## WORK TO BE COMPLETED:
Retype, without pictures, the line holding "none -> lime brick M3:M4 level 1" and each line below it through the final line.

## Data excerpts:

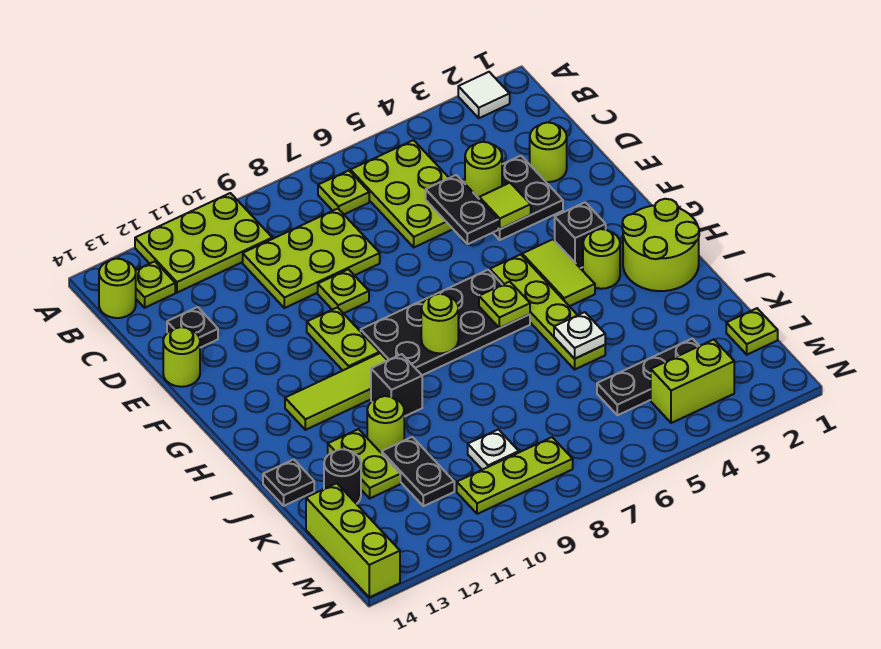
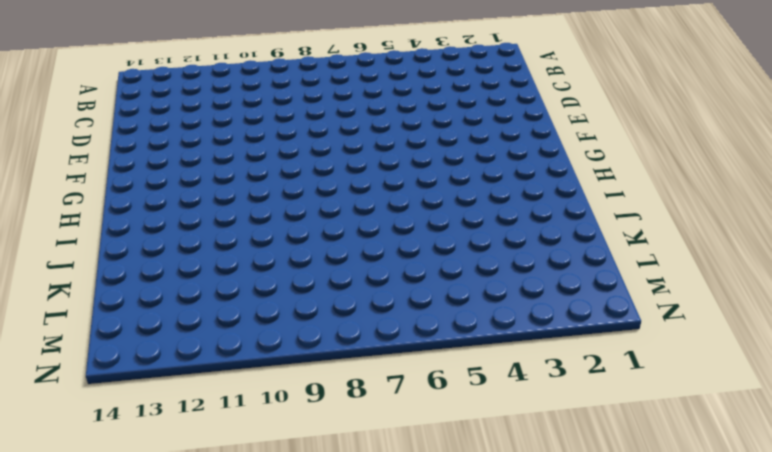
none -> white tile A2 level 1
none -> lime plate A10:B12 level 1
none -> lime plate B5:D6 level 1
none -> lime plate B7 level 1

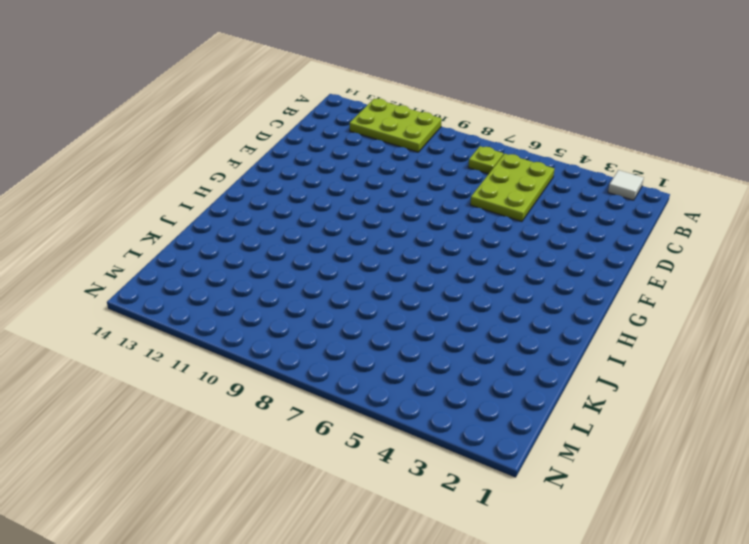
none -> lime plate B13 level 1
none -> lime round brick B14 level 1
none -> lime plate C8:D10 level 1
none -> lime round brick D2 level 1

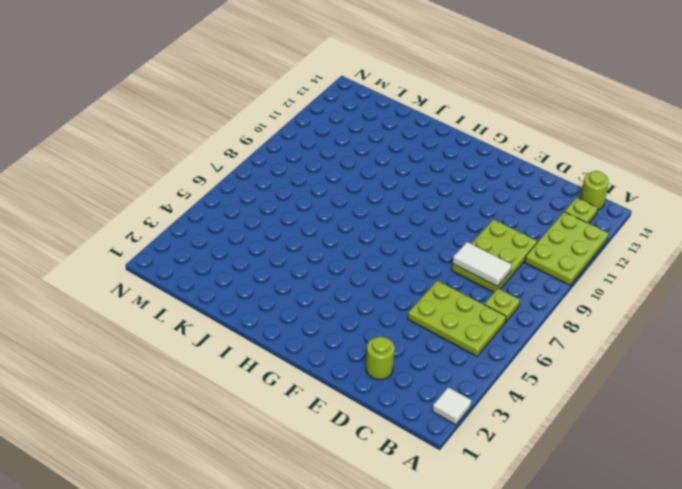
white tile C8:D8 level 2 -> none
none -> black plate D3:E4 level 1
none -> black plate D13 level 1
none -> lime plate E9 level 1
none -> lime round brick E14 level 1

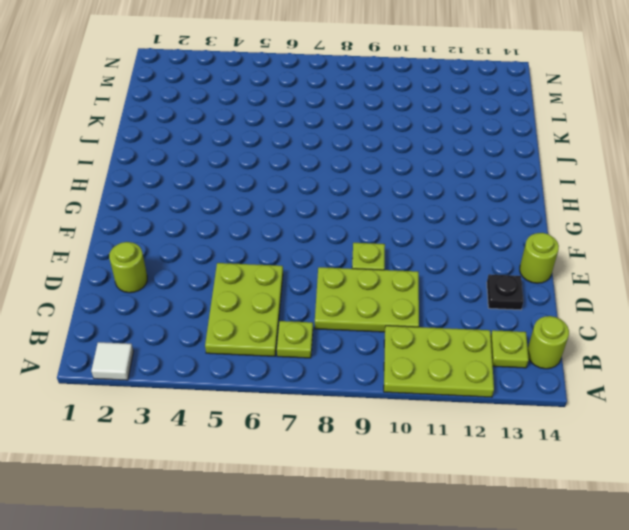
none -> black plate D3:E4 level 1
none -> lime plate F10:G10 level 1
none -> black brick G3 level 1
none -> lime tile G4:H4 level 1

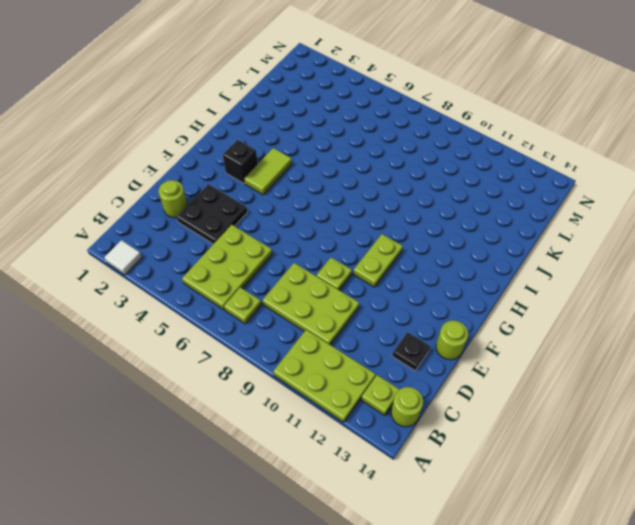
none -> lime plate G5:J5 level 1
none -> black plate G6:H9 level 1
none -> lime round brick H1:I2 level 1
none -> lime round brick H3 level 1

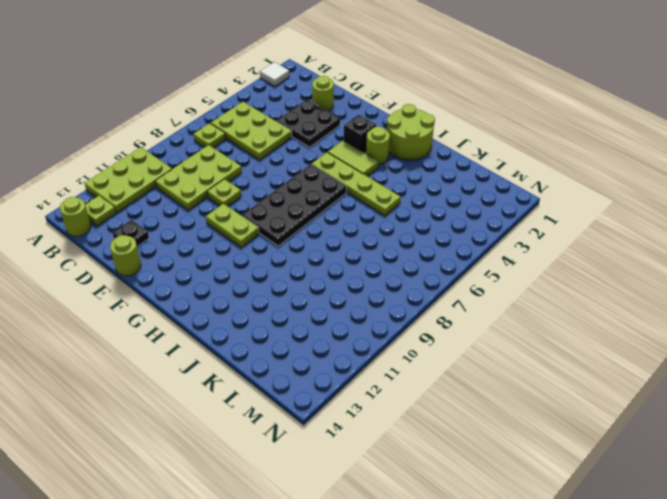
none -> lime tile H10:H12 level 1
none -> black brick I10 level 1
none -> lime round brick J11 level 1
none -> lime plate J12:K12 level 1

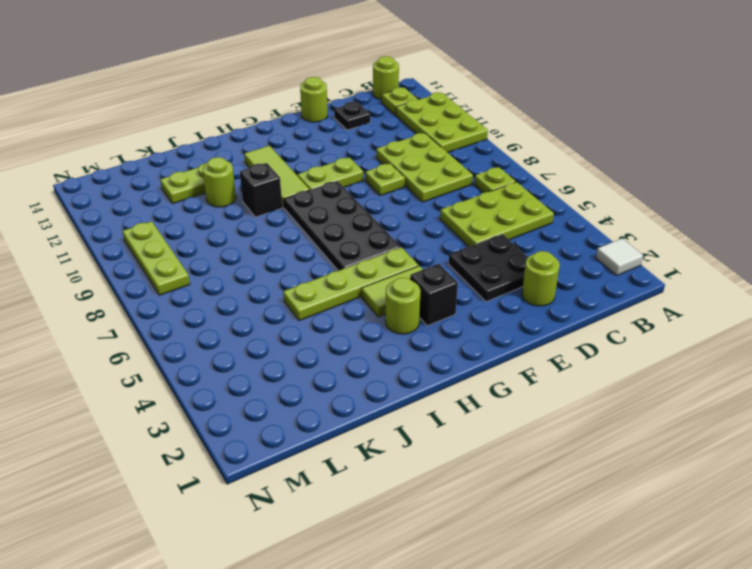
none -> lime round brick H1:I2 level 1
none -> black plate J14 level 1
none -> black plate K11:L11 level 1
none -> black round brick K13 level 1

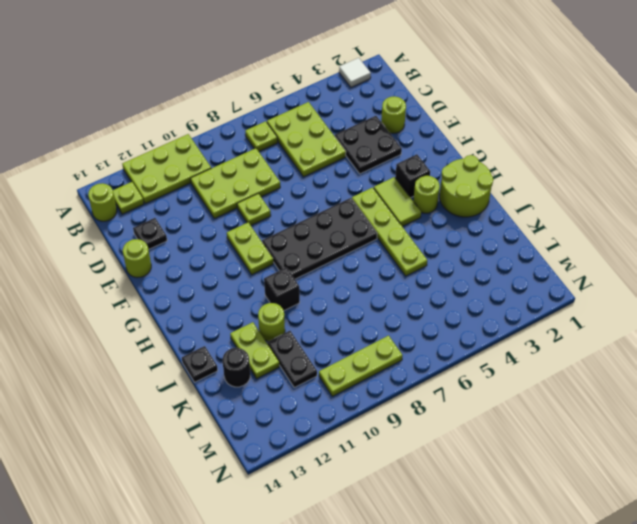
none -> lime tile H10:H12 level 1
none -> lime plate L1 level 1
none -> black plate L3:L5 level 1
none -> white plate L9 level 1

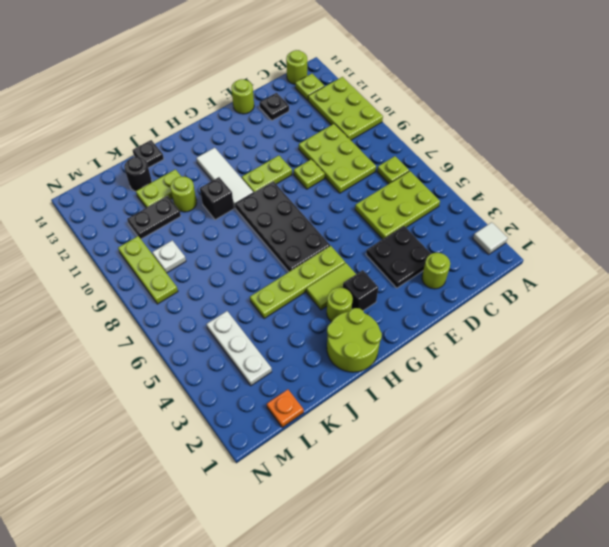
white tile H10:H12 level 1 -> lime tile H10:H12 level 1
orange plate L1 level 1 -> lime plate L1 level 1
white plate L3:L5 level 1 -> black plate L3:L5 level 1
none -> lime brick L14:N14 level 1
none -> lime brick M3:M4 level 1
none -> lime round brick D4 level 2
none -> black plate D5:E5 level 2

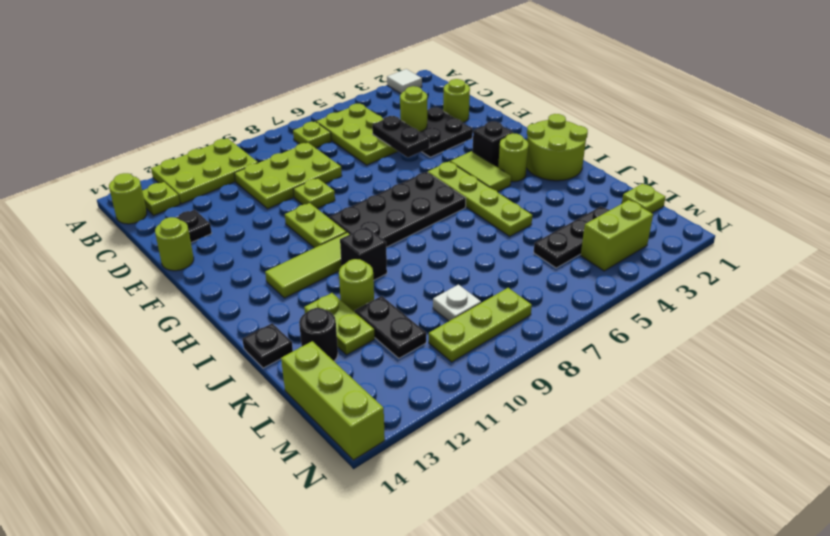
none -> lime tile E4 level 2
none -> lime plate H6 level 2
none -> lime round brick H8 level 2
none -> white plate J5 level 2

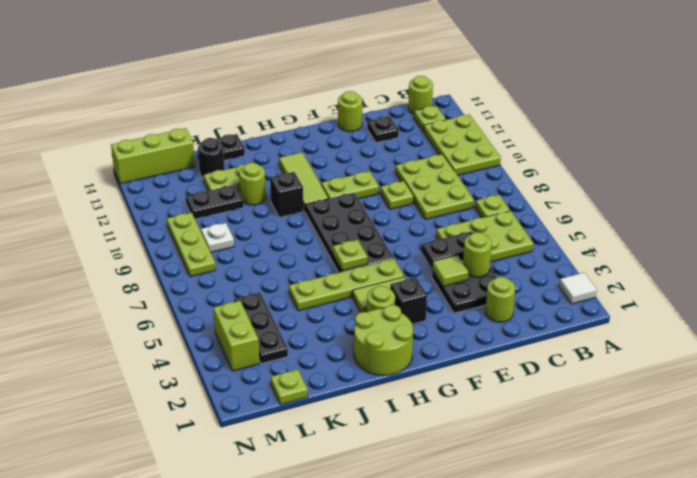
none -> lime round brick H8 level 2
none -> white plate J5 level 2

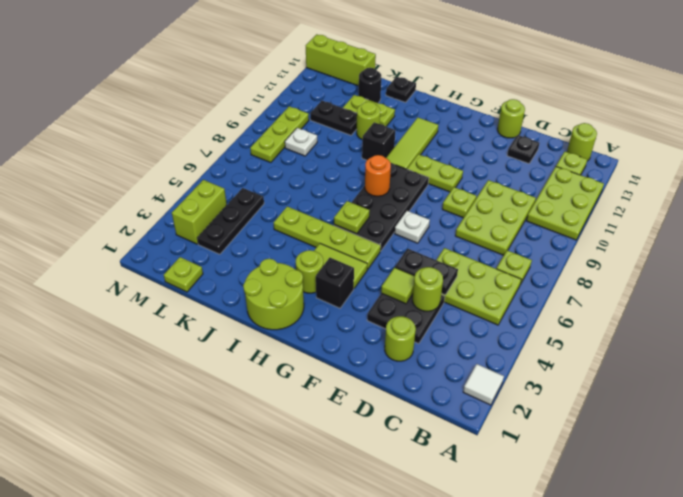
white plate F7 level 1 -> white plate J5 level 2
orange round brick H8 level 2 -> lime round brick H8 level 2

## EXERCISE OUTPUT:
none -> lime brick M3:M4 level 1
none -> lime round brick D4 level 2
none -> black plate D5:E5 level 2

none -> lime tile E4 level 2
none -> lime plate H6 level 2
none -> lime round brick H8 level 2
none -> white plate J5 level 2

none -> lime round brick H8 level 2
none -> white plate J5 level 2

white plate F7 level 1 -> white plate J5 level 2
orange round brick H8 level 2 -> lime round brick H8 level 2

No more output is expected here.